# Task details:
Pictures stay out of the copy. Repeat exactly the lines from the first entry below through the line that contains "R107: 33 (0V, BUF) -> none", and nothing beyond.

# Source information:

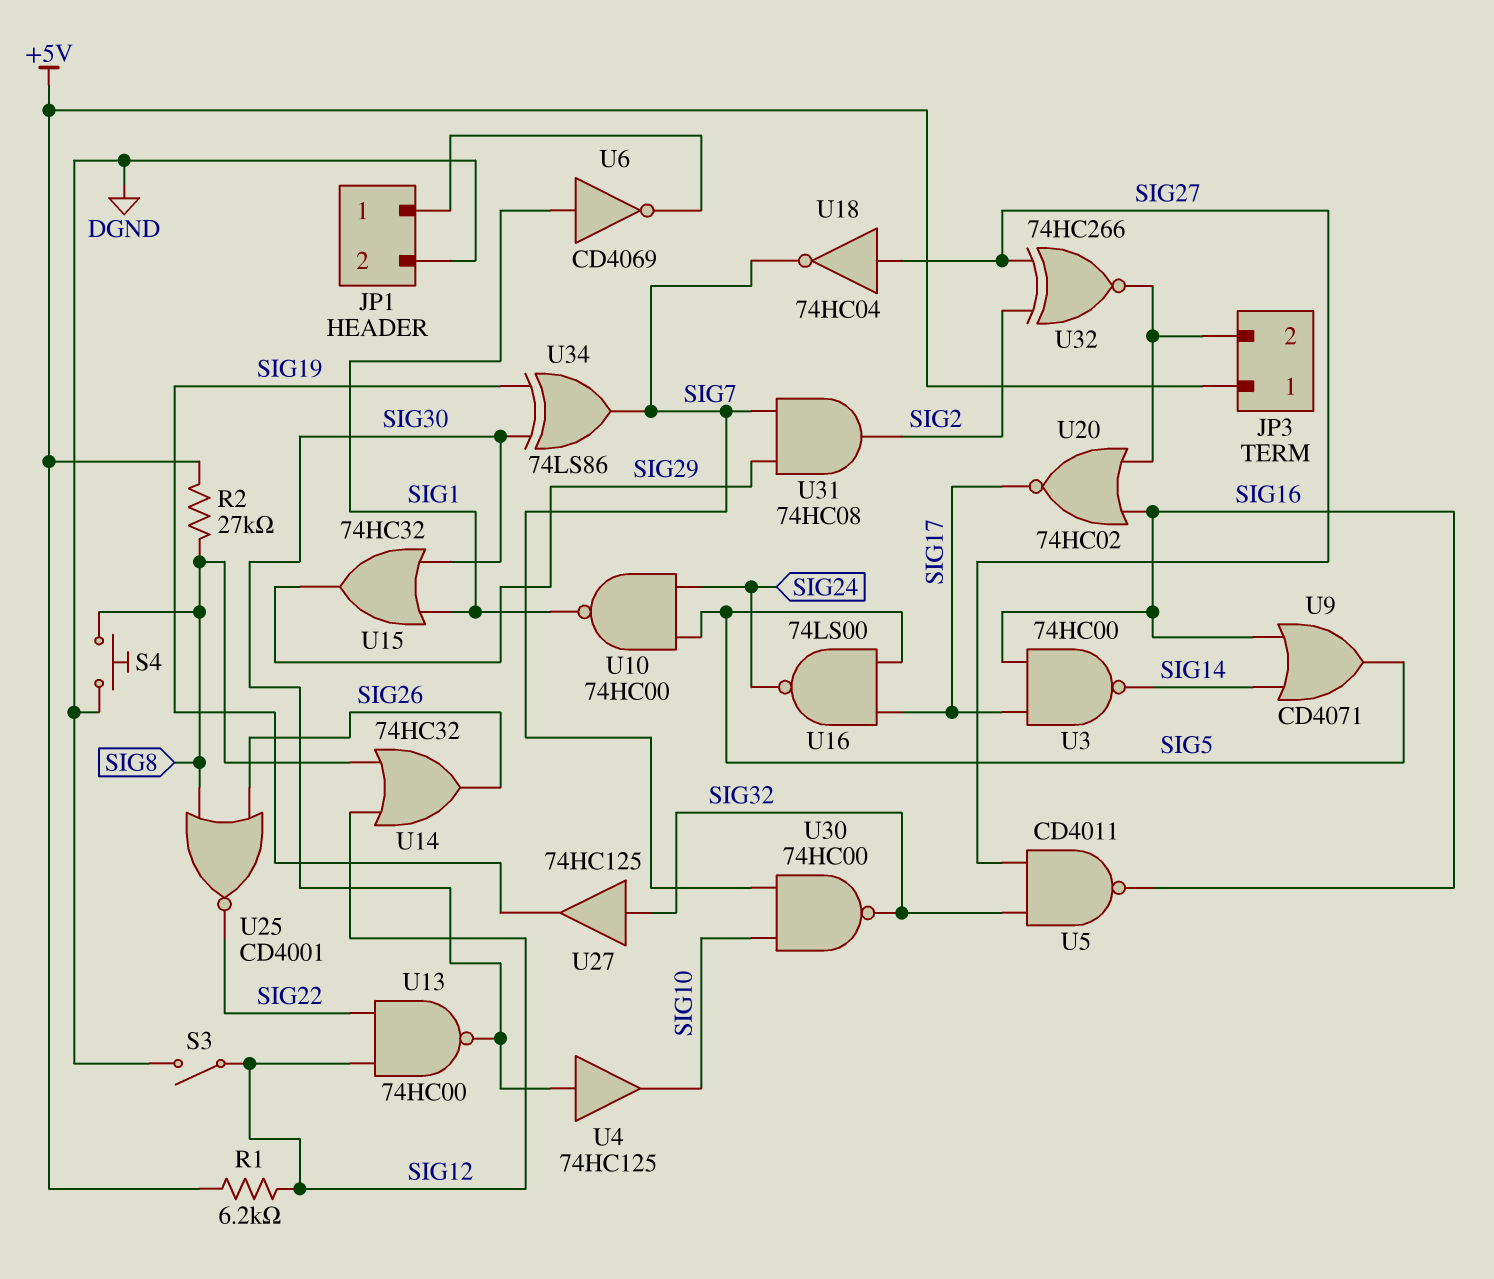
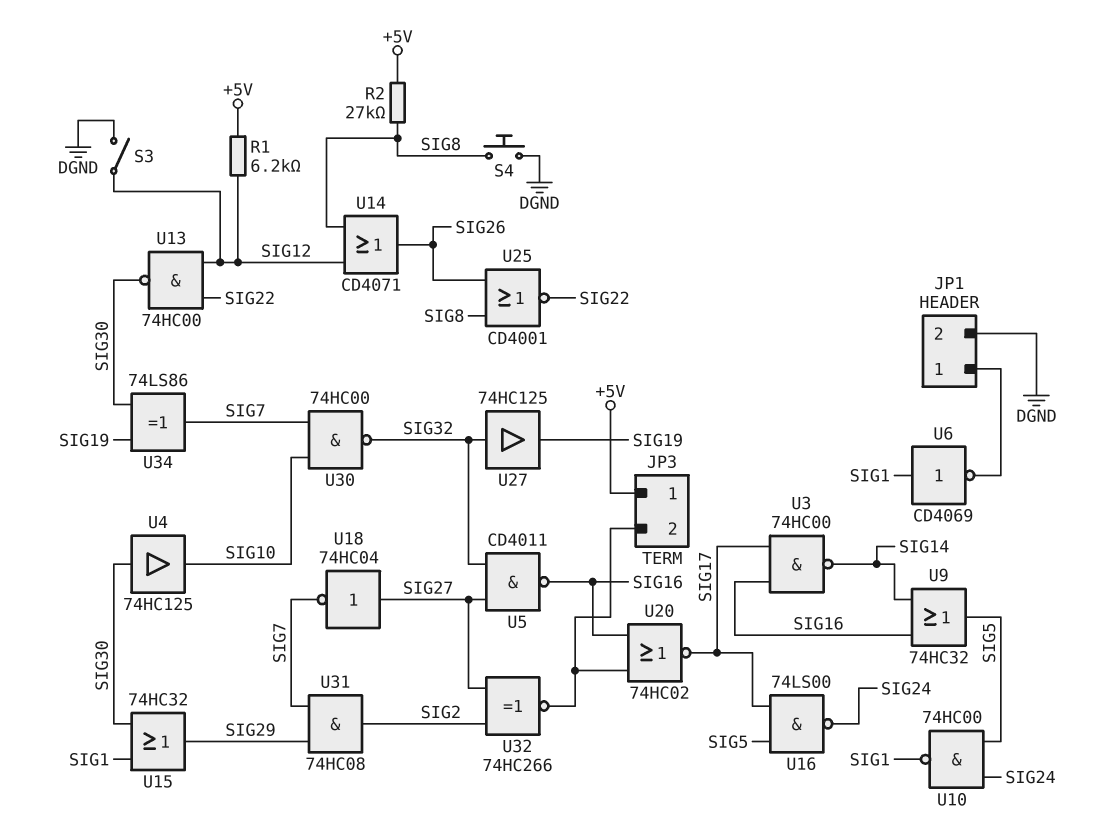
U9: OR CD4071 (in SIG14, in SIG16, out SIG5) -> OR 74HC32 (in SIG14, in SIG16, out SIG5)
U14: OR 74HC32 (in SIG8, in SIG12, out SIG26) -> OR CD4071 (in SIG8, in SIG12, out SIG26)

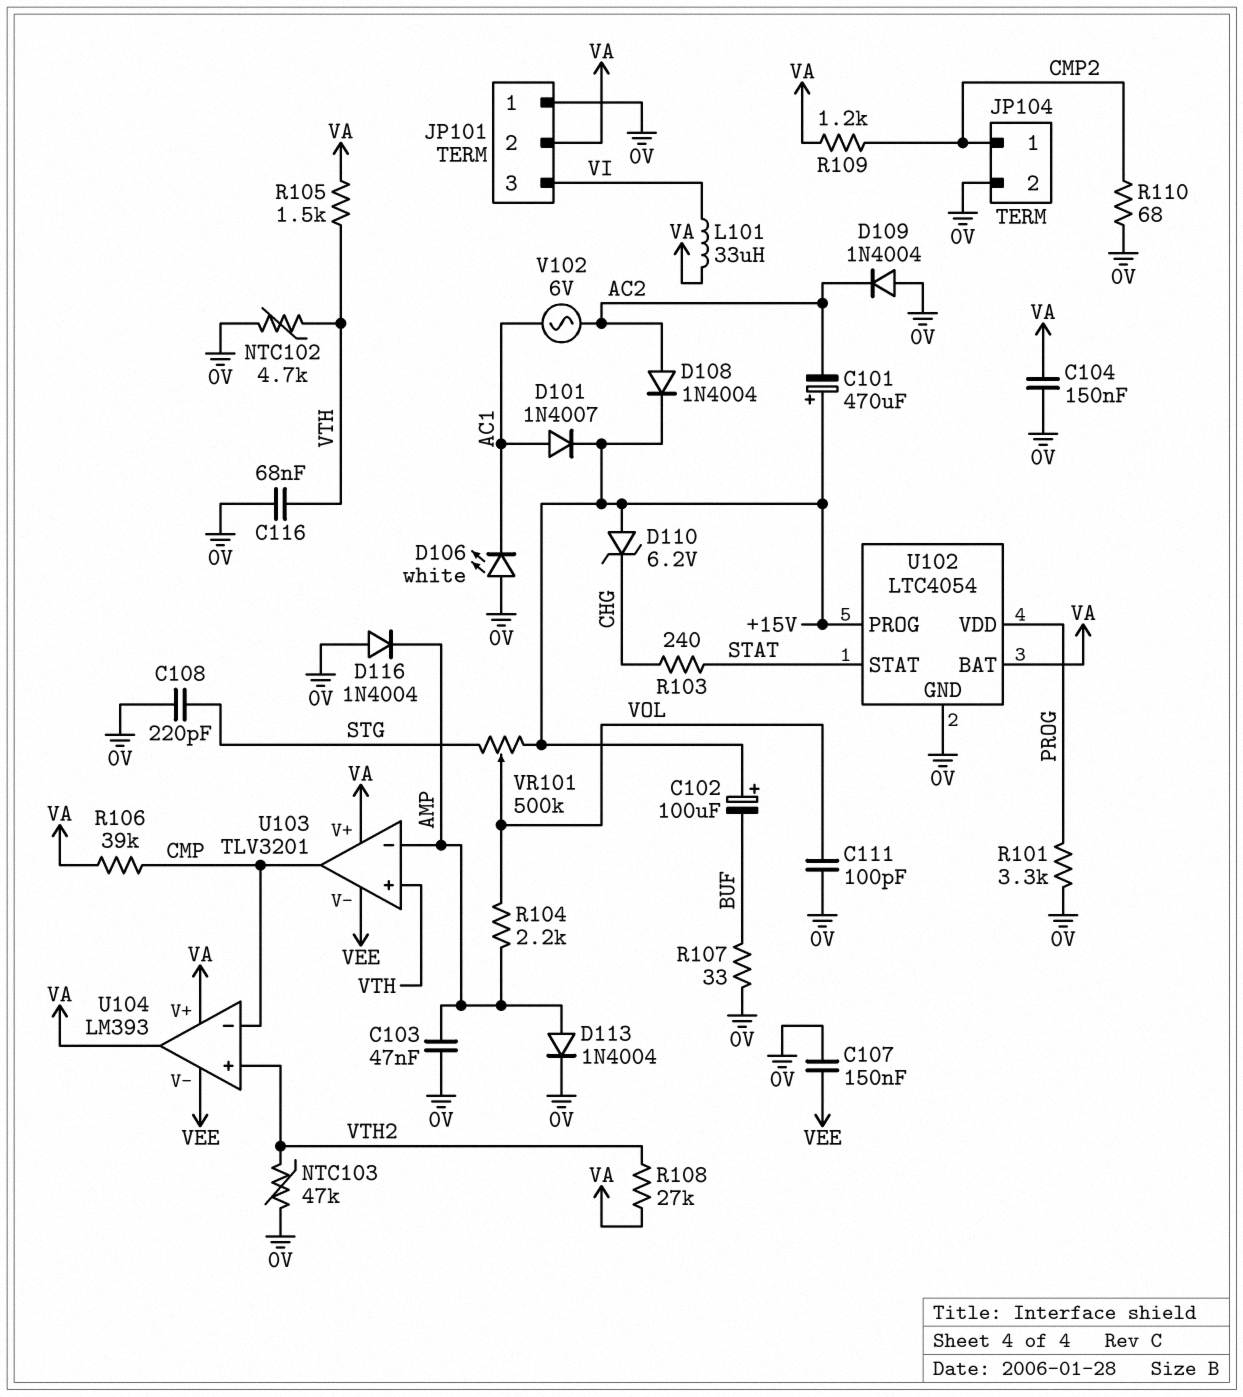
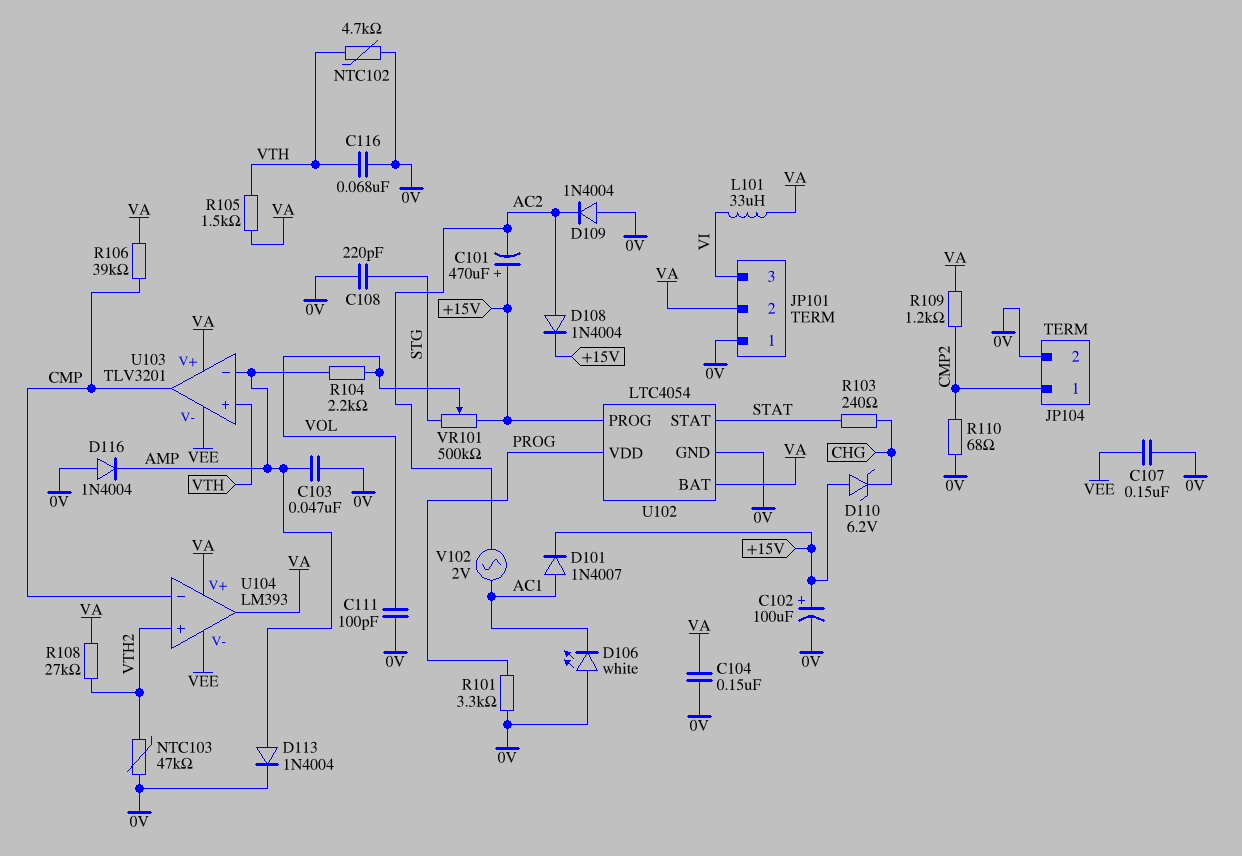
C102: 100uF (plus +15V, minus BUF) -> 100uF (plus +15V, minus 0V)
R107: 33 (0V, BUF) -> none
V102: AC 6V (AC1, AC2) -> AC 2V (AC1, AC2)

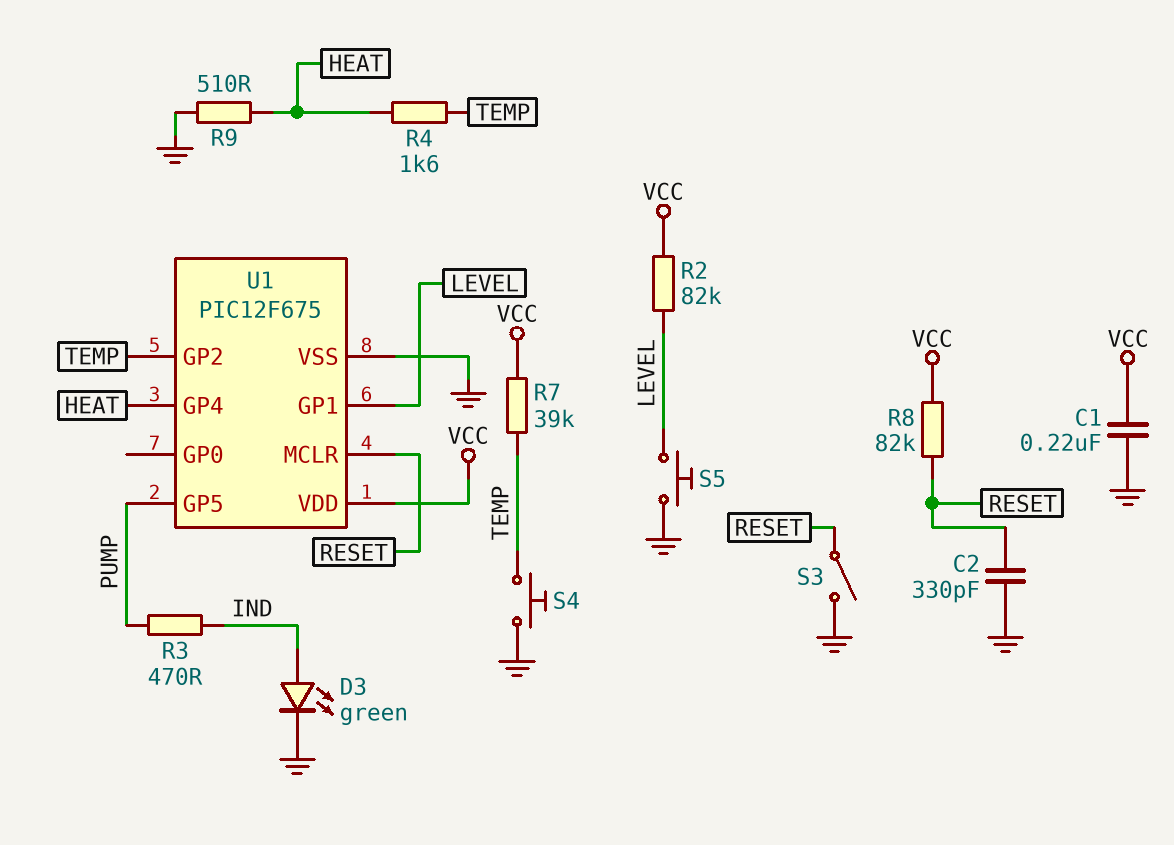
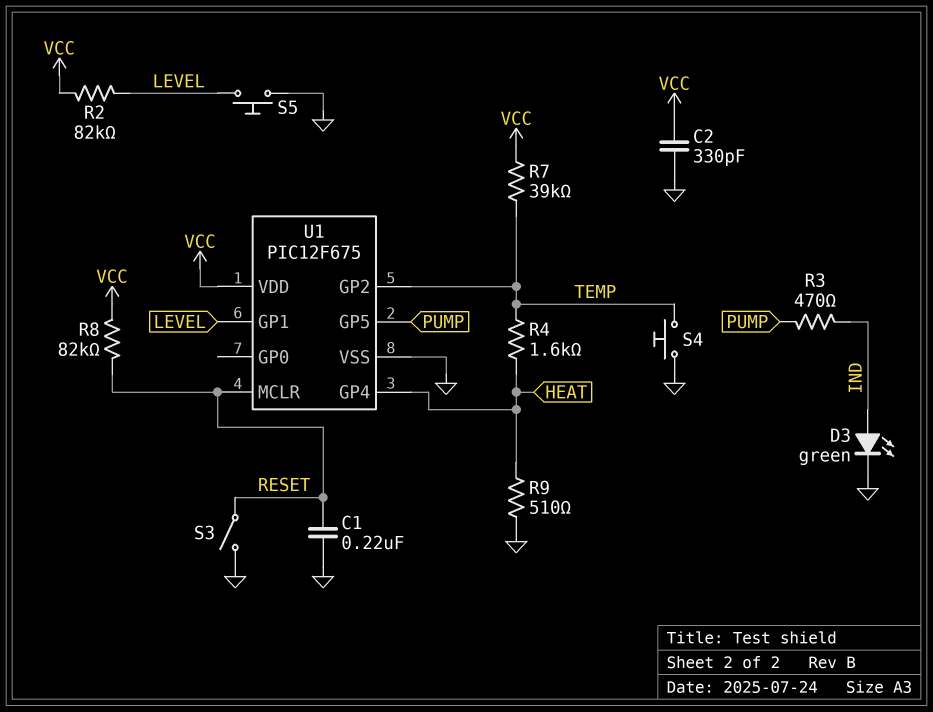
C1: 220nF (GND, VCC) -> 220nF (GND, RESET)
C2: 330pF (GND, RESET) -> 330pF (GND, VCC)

# Solution to the exercise:
U9: OR CD4071 (in SIG14, in SIG16, out SIG5) -> OR 74HC32 (in SIG14, in SIG16, out SIG5)
U14: OR 74HC32 (in SIG8, in SIG12, out SIG26) -> OR CD4071 (in SIG8, in SIG12, out SIG26)

C102: 100uF (plus +15V, minus BUF) -> 100uF (plus +15V, minus 0V)
R107: 33 (0V, BUF) -> none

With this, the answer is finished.